Before-and-after coordinate records
-.-.-

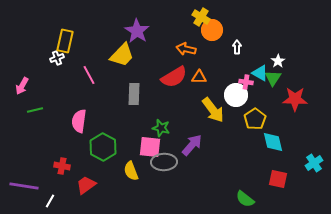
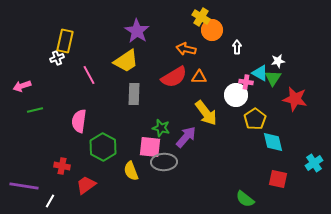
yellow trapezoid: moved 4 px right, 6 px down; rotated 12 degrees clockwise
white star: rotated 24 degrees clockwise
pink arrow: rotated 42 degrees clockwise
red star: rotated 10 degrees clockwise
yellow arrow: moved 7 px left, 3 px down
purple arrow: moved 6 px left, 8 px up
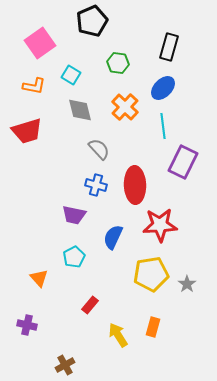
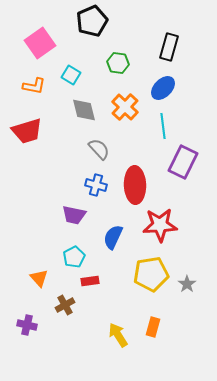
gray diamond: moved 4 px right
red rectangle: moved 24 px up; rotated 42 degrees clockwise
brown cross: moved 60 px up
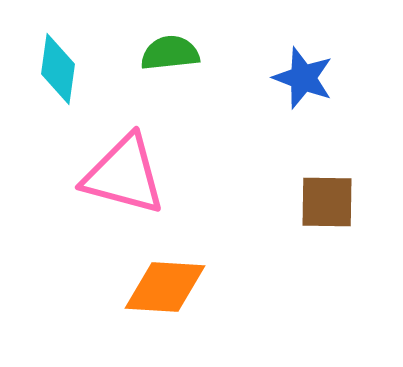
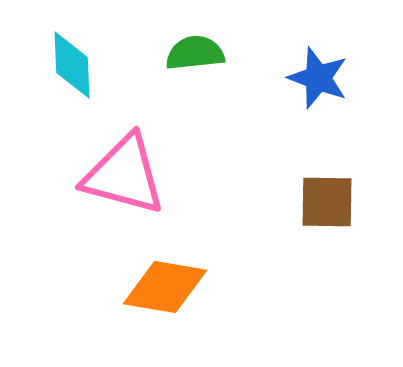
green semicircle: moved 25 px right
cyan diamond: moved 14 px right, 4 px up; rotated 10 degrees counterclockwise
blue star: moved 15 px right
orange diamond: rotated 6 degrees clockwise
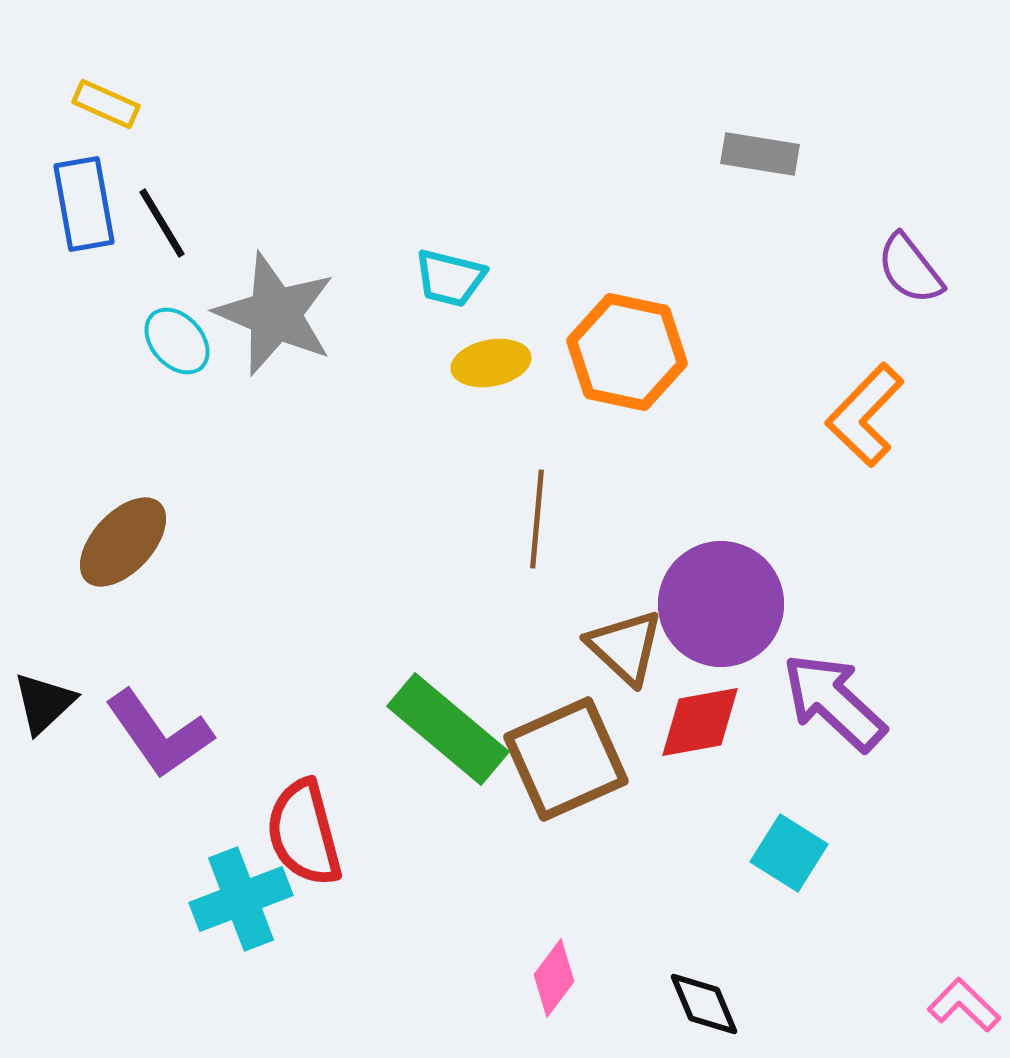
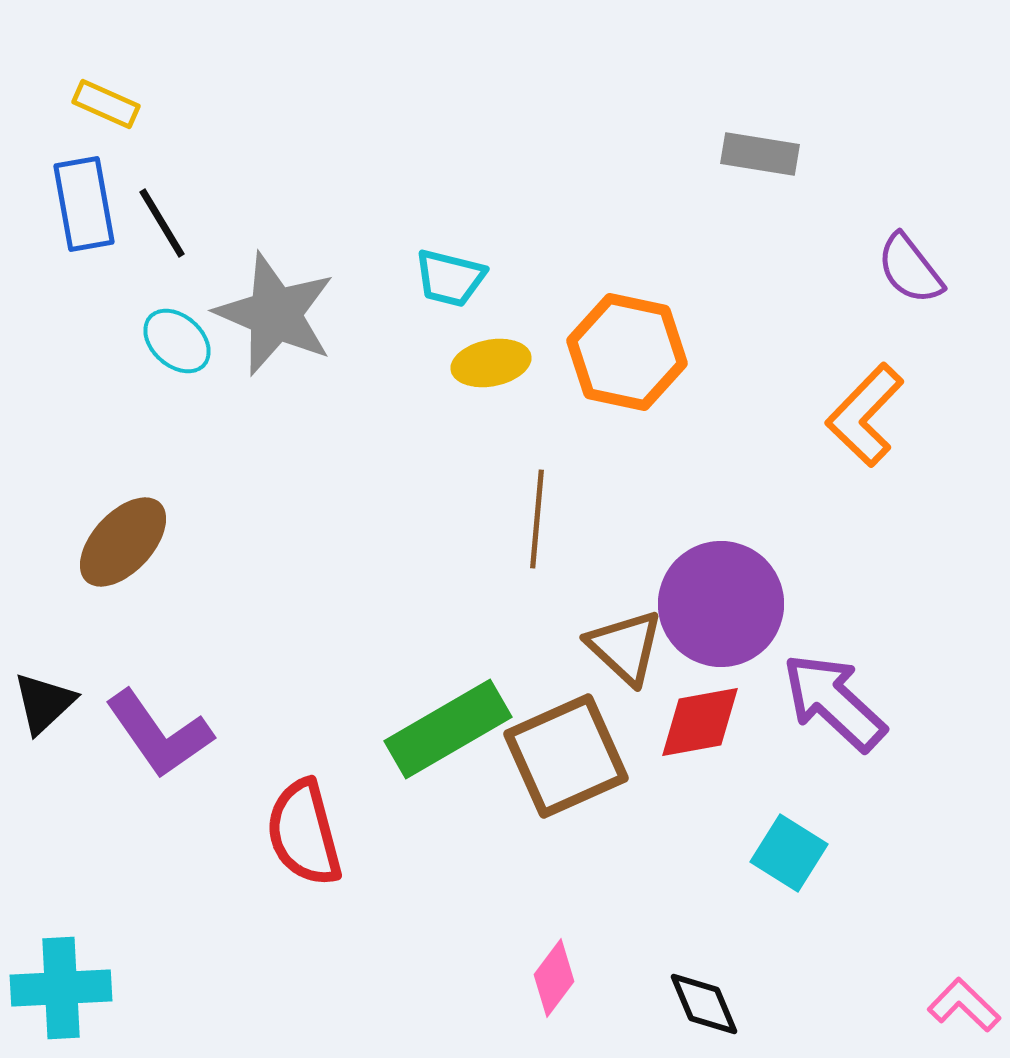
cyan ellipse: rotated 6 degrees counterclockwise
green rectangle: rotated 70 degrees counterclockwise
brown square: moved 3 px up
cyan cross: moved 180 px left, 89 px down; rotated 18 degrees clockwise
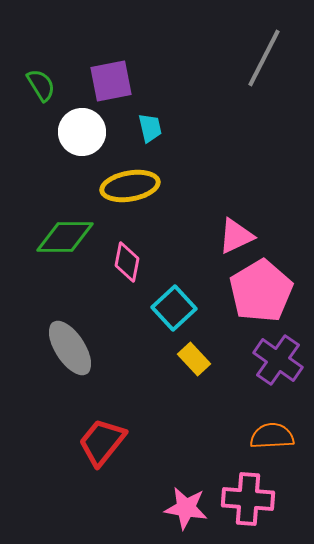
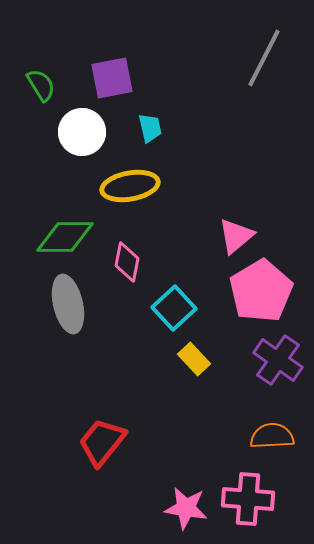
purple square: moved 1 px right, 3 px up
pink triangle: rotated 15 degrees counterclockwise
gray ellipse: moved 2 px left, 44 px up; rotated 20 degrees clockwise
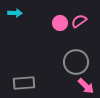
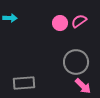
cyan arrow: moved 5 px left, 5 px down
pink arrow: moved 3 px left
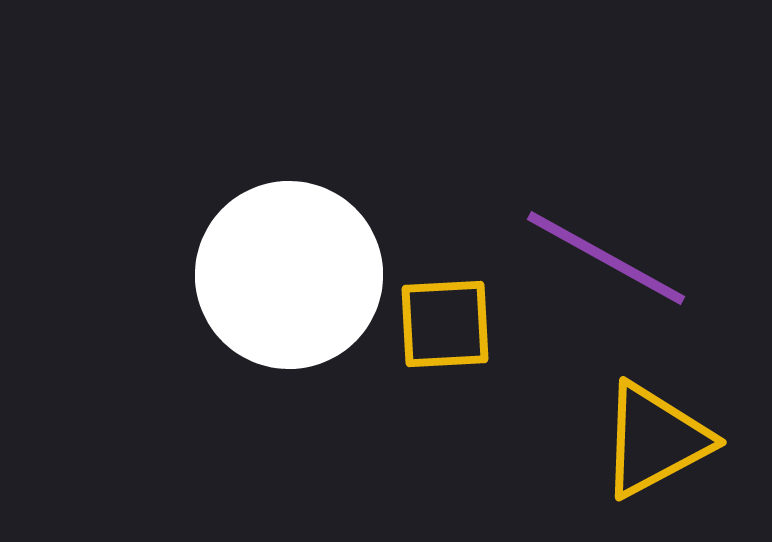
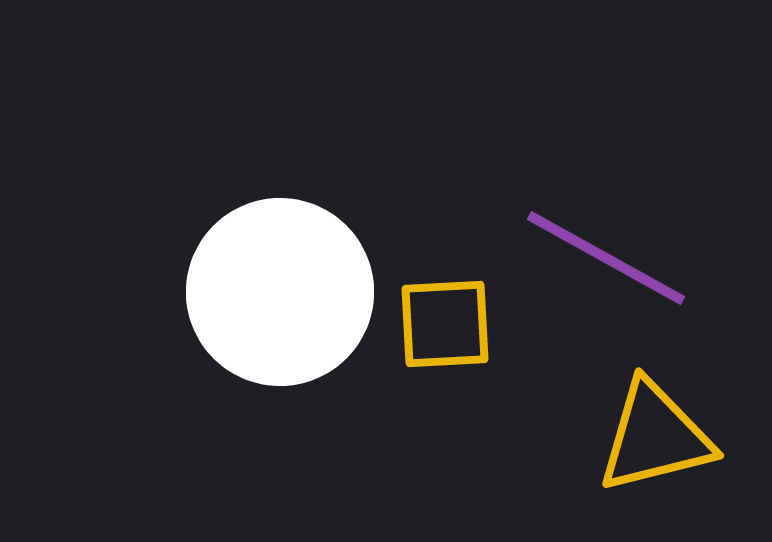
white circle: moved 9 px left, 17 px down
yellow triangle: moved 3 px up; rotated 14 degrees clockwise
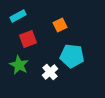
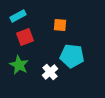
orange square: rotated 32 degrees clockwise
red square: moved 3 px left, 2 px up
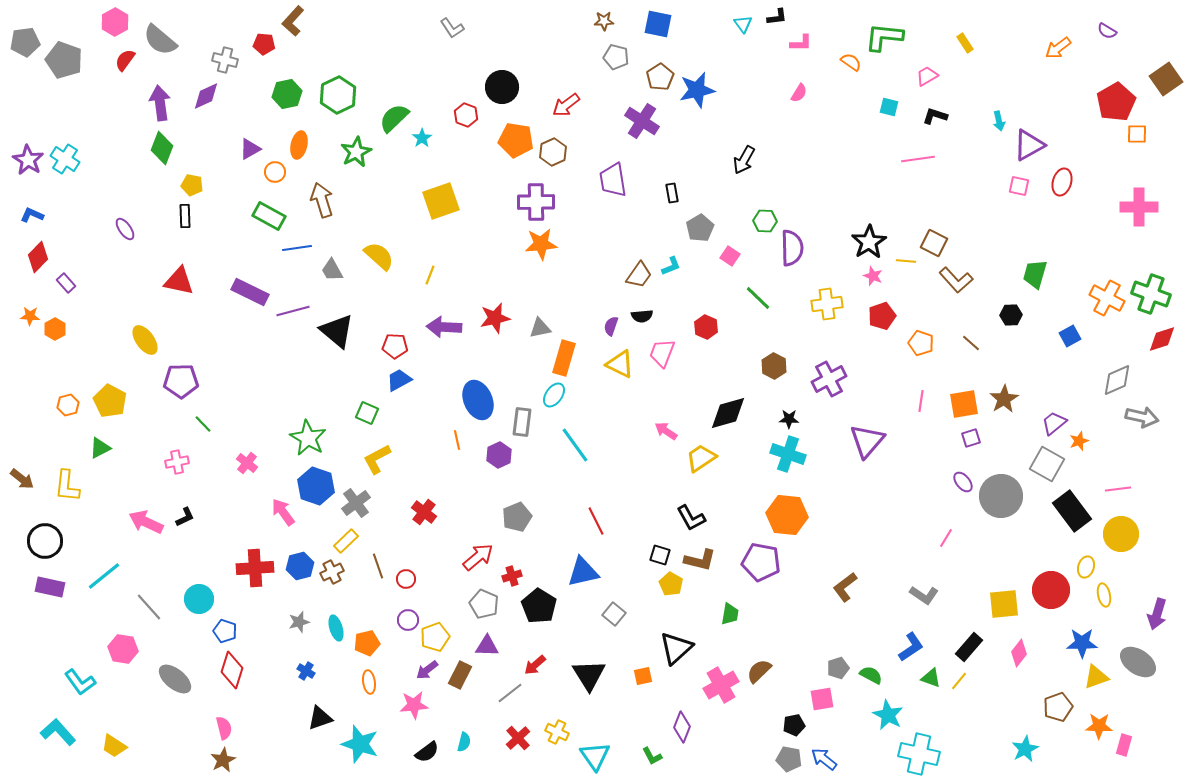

-.-.-

● **Assigned task**
Only lines with the word "purple" count here; copy every one from the records.

● **Response to this task**
purple arrow: moved 6 px left, 8 px up
purple square: moved 1 px right, 3 px up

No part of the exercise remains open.